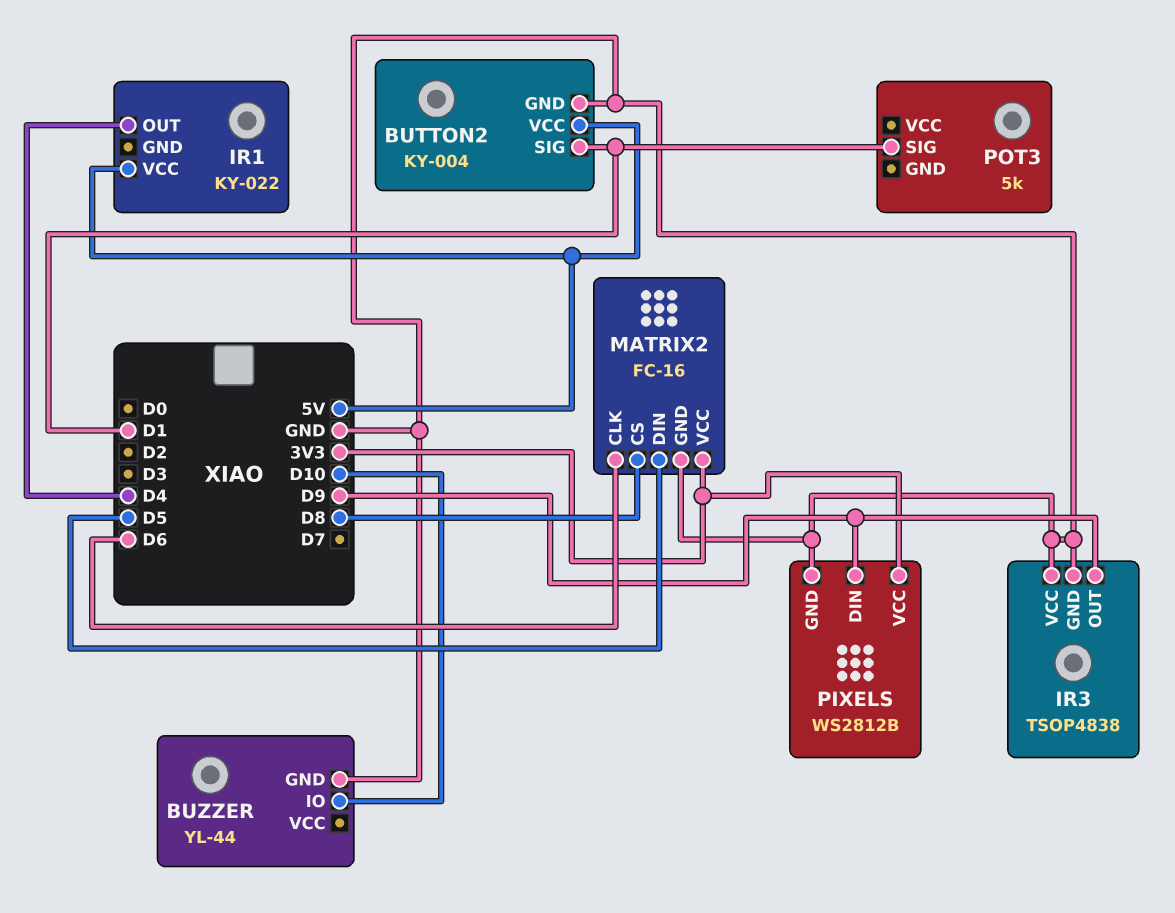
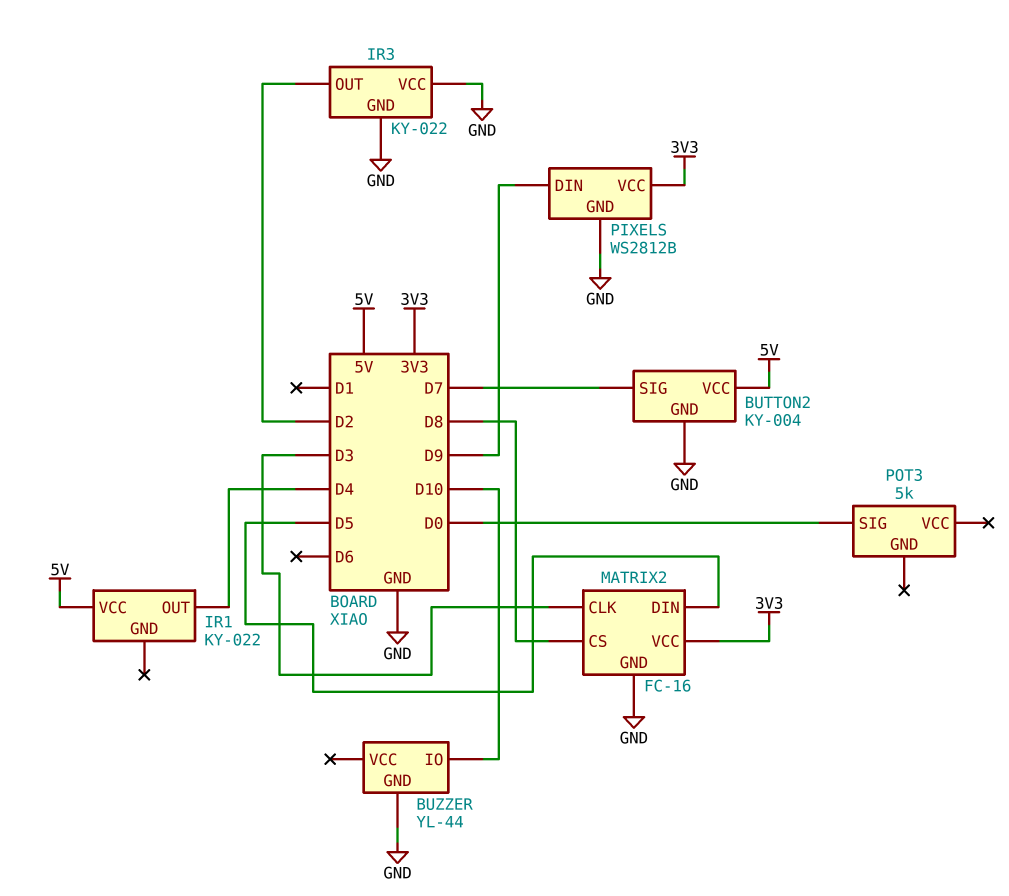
BUTTON2 pin SIG: D1 -> D7
IR3: TSOP4838 -> KY-022
IR3 pin OUT: D9 -> D2
MATRIX2 pin CLK: D6 -> D3
POT3 pin SIG: D1 -> D0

☆ ☆ ☆ ☆

Task prompt: Give the entries again exactly, but skip every image.

Answer to this problem:
BUTTON2 pin SIG: D1 -> D7
IR3: TSOP4838 -> KY-022
IR3 pin OUT: D9 -> D2
MATRIX2 pin CLK: D6 -> D3
POT3 pin SIG: D1 -> D0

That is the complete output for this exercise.